* **Exercise description**: Print exactly, and only, the lines from the one that has "R11: 470 (COM, NET15) -> 470 (COM, NET5)" through the end of the material below, with both ends included and the pictures omitted.
#### The data ####
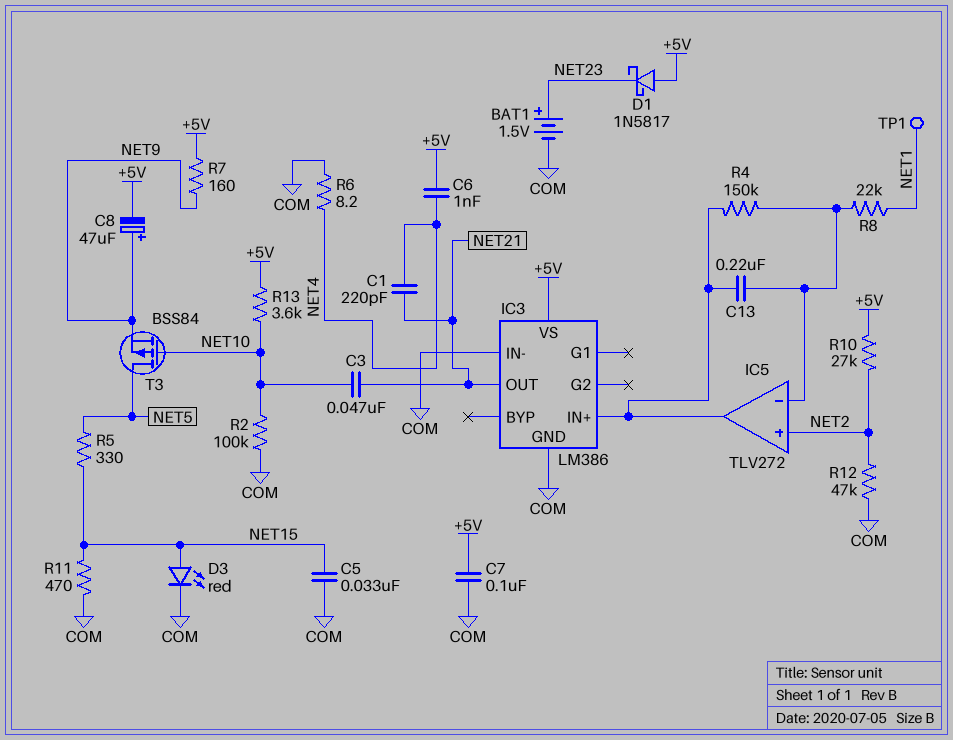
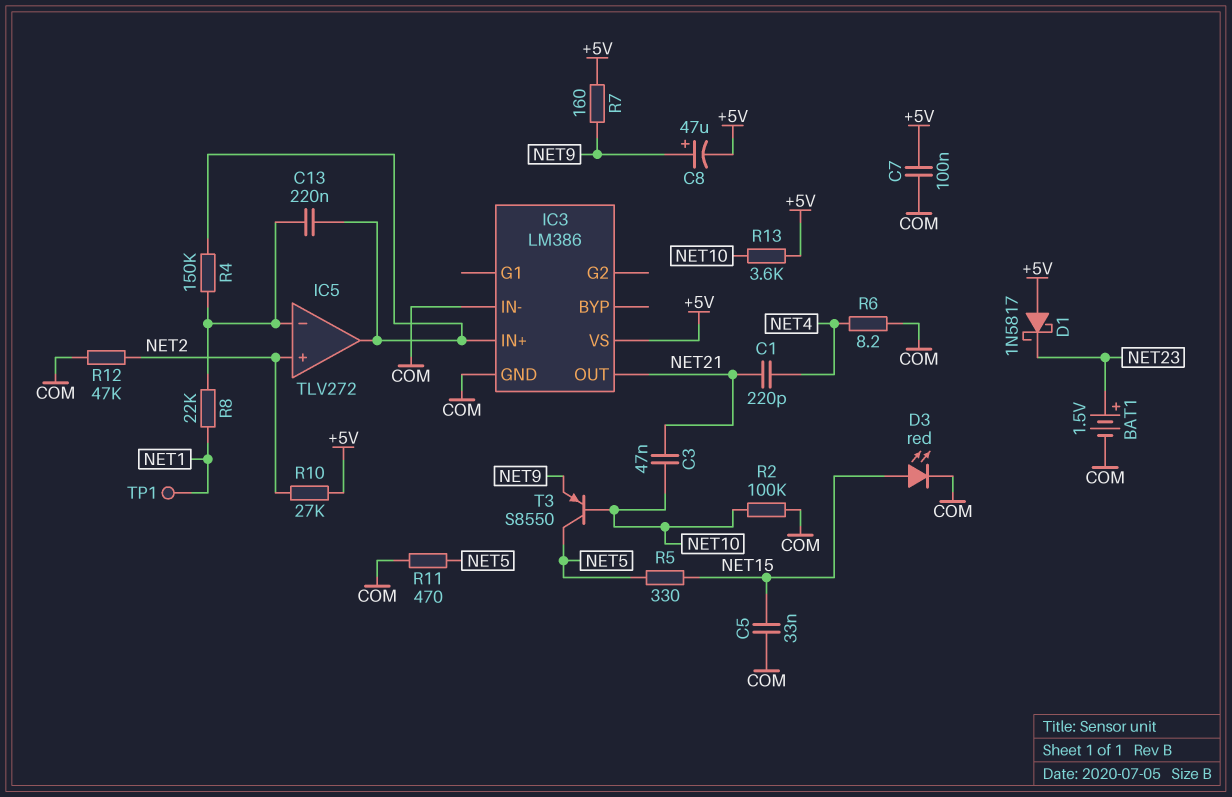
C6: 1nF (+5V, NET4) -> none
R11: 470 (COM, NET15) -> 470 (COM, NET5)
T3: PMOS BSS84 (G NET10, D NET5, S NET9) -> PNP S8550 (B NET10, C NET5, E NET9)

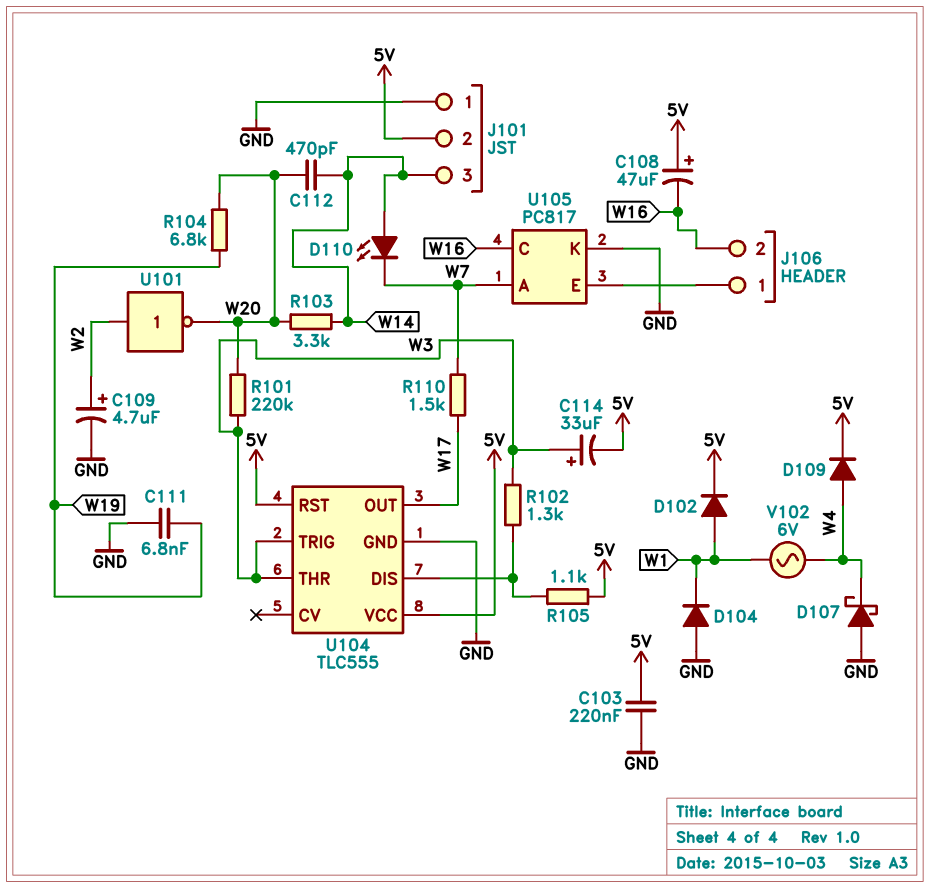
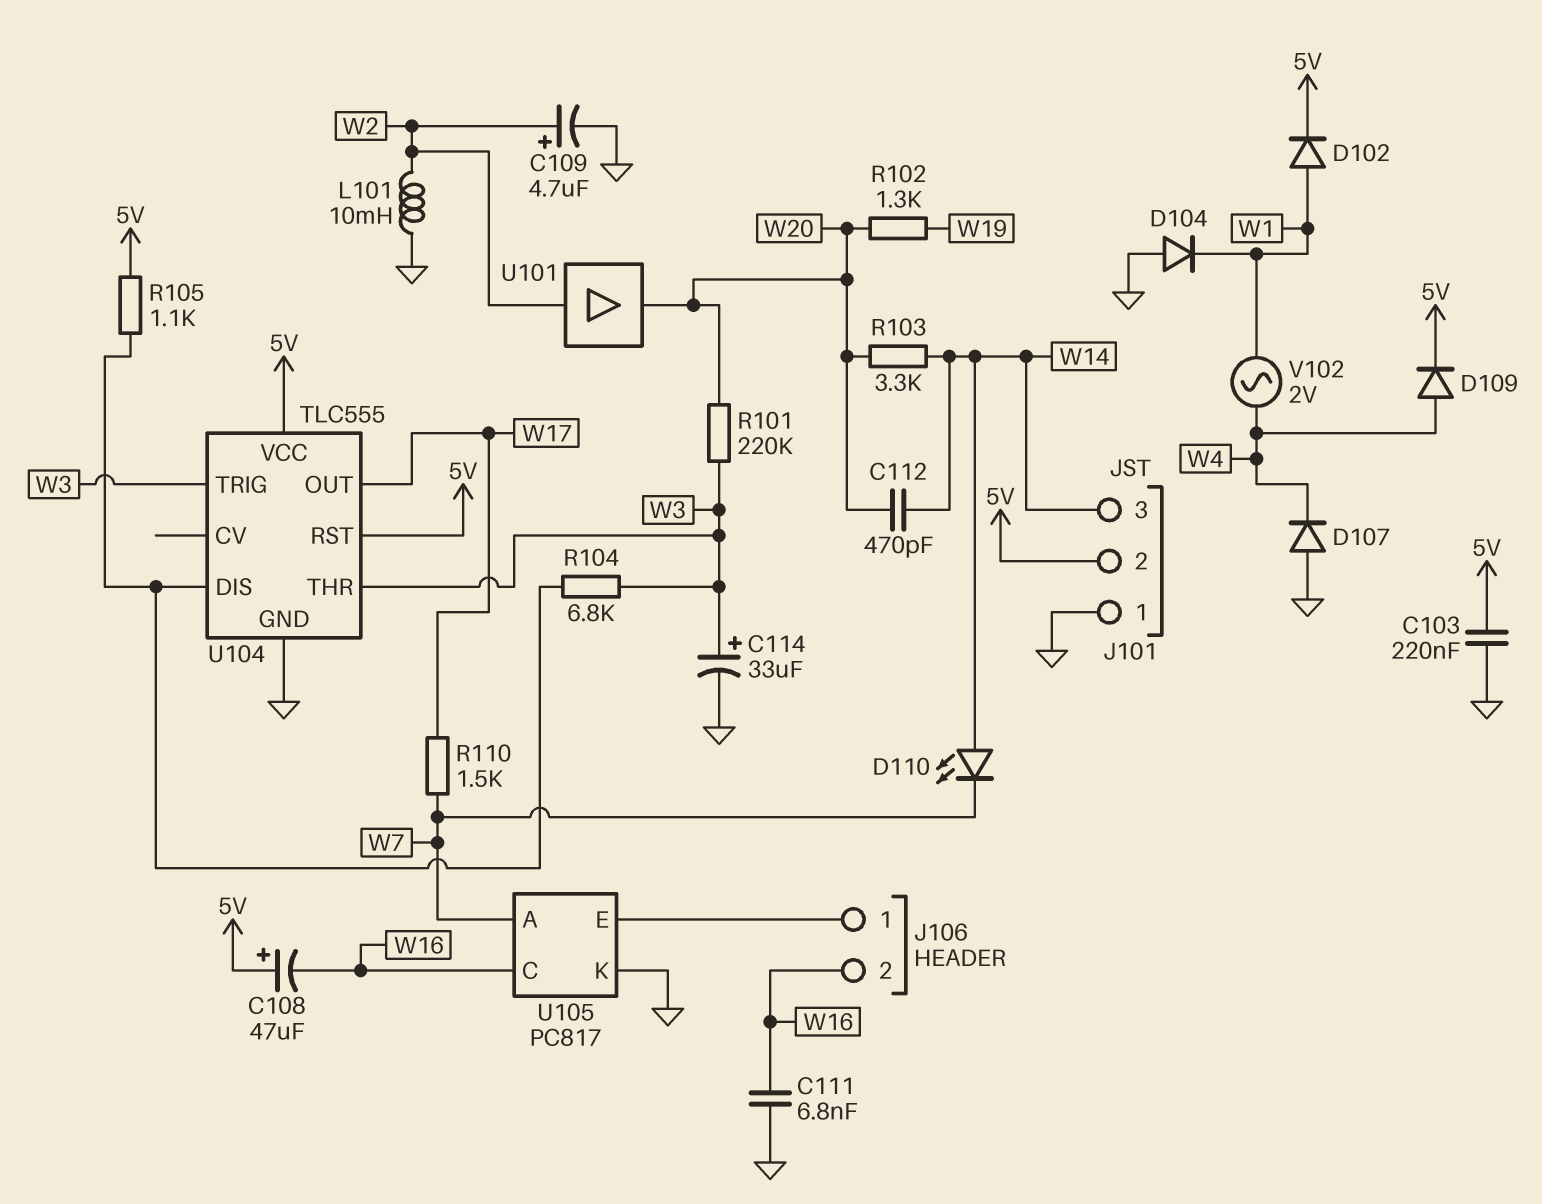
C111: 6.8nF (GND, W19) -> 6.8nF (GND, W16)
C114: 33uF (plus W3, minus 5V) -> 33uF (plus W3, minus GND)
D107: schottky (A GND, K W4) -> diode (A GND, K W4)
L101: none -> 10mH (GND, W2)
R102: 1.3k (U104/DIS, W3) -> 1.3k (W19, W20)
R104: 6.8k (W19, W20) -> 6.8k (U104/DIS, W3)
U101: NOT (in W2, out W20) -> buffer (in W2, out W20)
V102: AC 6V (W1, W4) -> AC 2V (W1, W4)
####
* **Output of the exercise**:
R11: 470 (COM, NET15) -> 470 (COM, NET5)
T3: PMOS BSS84 (G NET10, D NET5, S NET9) -> PNP S8550 (B NET10, C NET5, E NET9)

C111: 6.8nF (GND, W19) -> 6.8nF (GND, W16)
C114: 33uF (plus W3, minus 5V) -> 33uF (plus W3, minus GND)
D107: schottky (A GND, K W4) -> diode (A GND, K W4)
L101: none -> 10mH (GND, W2)
R102: 1.3k (U104/DIS, W3) -> 1.3k (W19, W20)
R104: 6.8k (W19, W20) -> 6.8k (U104/DIS, W3)
U101: NOT (in W2, out W20) -> buffer (in W2, out W20)
V102: AC 6V (W1, W4) -> AC 2V (W1, W4)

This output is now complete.